(Spatial object tracking data)

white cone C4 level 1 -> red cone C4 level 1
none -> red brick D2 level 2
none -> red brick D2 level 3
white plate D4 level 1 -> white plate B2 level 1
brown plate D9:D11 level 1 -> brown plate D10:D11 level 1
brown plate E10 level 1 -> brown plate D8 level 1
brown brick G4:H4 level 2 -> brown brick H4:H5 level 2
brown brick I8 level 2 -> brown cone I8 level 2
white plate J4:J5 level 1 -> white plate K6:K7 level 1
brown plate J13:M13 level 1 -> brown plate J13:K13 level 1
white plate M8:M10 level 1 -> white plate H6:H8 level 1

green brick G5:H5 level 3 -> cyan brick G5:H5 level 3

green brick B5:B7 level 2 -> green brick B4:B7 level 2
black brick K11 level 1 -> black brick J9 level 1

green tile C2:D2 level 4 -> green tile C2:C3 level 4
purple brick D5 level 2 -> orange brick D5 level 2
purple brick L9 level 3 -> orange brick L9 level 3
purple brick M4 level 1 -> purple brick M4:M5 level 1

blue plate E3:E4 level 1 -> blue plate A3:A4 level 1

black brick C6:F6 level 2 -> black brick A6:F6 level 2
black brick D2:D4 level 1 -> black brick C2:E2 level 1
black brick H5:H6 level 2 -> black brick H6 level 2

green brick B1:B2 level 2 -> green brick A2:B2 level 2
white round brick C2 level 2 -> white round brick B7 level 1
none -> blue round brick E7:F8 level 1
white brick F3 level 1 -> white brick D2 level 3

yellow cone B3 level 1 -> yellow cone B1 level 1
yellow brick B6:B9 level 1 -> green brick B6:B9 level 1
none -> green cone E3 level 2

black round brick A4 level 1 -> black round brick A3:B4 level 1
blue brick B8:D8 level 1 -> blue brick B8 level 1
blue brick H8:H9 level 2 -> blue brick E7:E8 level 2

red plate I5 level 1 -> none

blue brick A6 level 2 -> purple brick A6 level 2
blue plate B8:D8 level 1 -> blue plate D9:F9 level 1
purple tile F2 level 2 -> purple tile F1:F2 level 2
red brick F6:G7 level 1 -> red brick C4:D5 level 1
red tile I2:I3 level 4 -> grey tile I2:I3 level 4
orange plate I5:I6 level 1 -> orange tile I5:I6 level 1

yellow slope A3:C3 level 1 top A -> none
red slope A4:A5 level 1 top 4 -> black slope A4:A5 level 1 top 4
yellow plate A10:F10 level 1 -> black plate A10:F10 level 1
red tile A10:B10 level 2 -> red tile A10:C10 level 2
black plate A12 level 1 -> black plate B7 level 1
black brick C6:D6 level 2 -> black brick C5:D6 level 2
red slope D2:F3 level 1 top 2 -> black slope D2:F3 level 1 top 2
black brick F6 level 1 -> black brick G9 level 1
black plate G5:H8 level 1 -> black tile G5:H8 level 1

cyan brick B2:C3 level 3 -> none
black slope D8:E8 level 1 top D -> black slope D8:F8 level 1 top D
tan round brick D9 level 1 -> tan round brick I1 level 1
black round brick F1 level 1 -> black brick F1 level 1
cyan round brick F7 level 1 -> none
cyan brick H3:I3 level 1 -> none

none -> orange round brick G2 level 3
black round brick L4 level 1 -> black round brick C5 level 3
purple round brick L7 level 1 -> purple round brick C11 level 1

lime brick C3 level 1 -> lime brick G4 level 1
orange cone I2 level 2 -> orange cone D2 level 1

What to do: Exactly as they appear, restate all of the entries.

Answer for this exercise:
white cone C4 level 1 -> red cone C4 level 1
none -> red brick D2 level 2
none -> red brick D2 level 3
white plate D4 level 1 -> white plate B2 level 1
brown plate D9:D11 level 1 -> brown plate D10:D11 level 1
brown plate E10 level 1 -> brown plate D8 level 1
brown brick G4:H4 level 2 -> brown brick H4:H5 level 2
brown brick I8 level 2 -> brown cone I8 level 2
white plate J4:J5 level 1 -> white plate K6:K7 level 1
brown plate J13:M13 level 1 -> brown plate J13:K13 level 1
white plate M8:M10 level 1 -> white plate H6:H8 level 1

green brick G5:H5 level 3 -> cyan brick G5:H5 level 3

green brick B5:B7 level 2 -> green brick B4:B7 level 2
black brick K11 level 1 -> black brick J9 level 1

green tile C2:D2 level 4 -> green tile C2:C3 level 4
purple brick D5 level 2 -> orange brick D5 level 2
purple brick L9 level 3 -> orange brick L9 level 3
purple brick M4 level 1 -> purple brick M4:M5 level 1

blue plate E3:E4 level 1 -> blue plate A3:A4 level 1

black brick C6:F6 level 2 -> black brick A6:F6 level 2
black brick D2:D4 level 1 -> black brick C2:E2 level 1
black brick H5:H6 level 2 -> black brick H6 level 2

green brick B1:B2 level 2 -> green brick A2:B2 level 2
white round brick C2 level 2 -> white round brick B7 level 1
none -> blue round brick E7:F8 level 1
white brick F3 level 1 -> white brick D2 level 3

yellow cone B3 level 1 -> yellow cone B1 level 1
yellow brick B6:B9 level 1 -> green brick B6:B9 level 1
none -> green cone E3 level 2

black round brick A4 level 1 -> black round brick A3:B4 level 1
blue brick B8:D8 level 1 -> blue brick B8 level 1
blue brick H8:H9 level 2 -> blue brick E7:E8 level 2

red plate I5 level 1 -> none

blue brick A6 level 2 -> purple brick A6 level 2
blue plate B8:D8 level 1 -> blue plate D9:F9 level 1
purple tile F2 level 2 -> purple tile F1:F2 level 2
red brick F6:G7 level 1 -> red brick C4:D5 level 1
red tile I2:I3 level 4 -> grey tile I2:I3 level 4
orange plate I5:I6 level 1 -> orange tile I5:I6 level 1

yellow slope A3:C3 level 1 top A -> none
red slope A4:A5 level 1 top 4 -> black slope A4:A5 level 1 top 4
yellow plate A10:F10 level 1 -> black plate A10:F10 level 1
red tile A10:B10 level 2 -> red tile A10:C10 level 2
black plate A12 level 1 -> black plate B7 level 1
black brick C6:D6 level 2 -> black brick C5:D6 level 2
red slope D2:F3 level 1 top 2 -> black slope D2:F3 level 1 top 2
black brick F6 level 1 -> black brick G9 level 1
black plate G5:H8 level 1 -> black tile G5:H8 level 1

cyan brick B2:C3 level 3 -> none
black slope D8:E8 level 1 top D -> black slope D8:F8 level 1 top D
tan round brick D9 level 1 -> tan round brick I1 level 1
black round brick F1 level 1 -> black brick F1 level 1
cyan round brick F7 level 1 -> none
cyan brick H3:I3 level 1 -> none

none -> orange round brick G2 level 3
black round brick L4 level 1 -> black round brick C5 level 3
purple round brick L7 level 1 -> purple round brick C11 level 1

lime brick C3 level 1 -> lime brick G4 level 1
orange cone I2 level 2 -> orange cone D2 level 1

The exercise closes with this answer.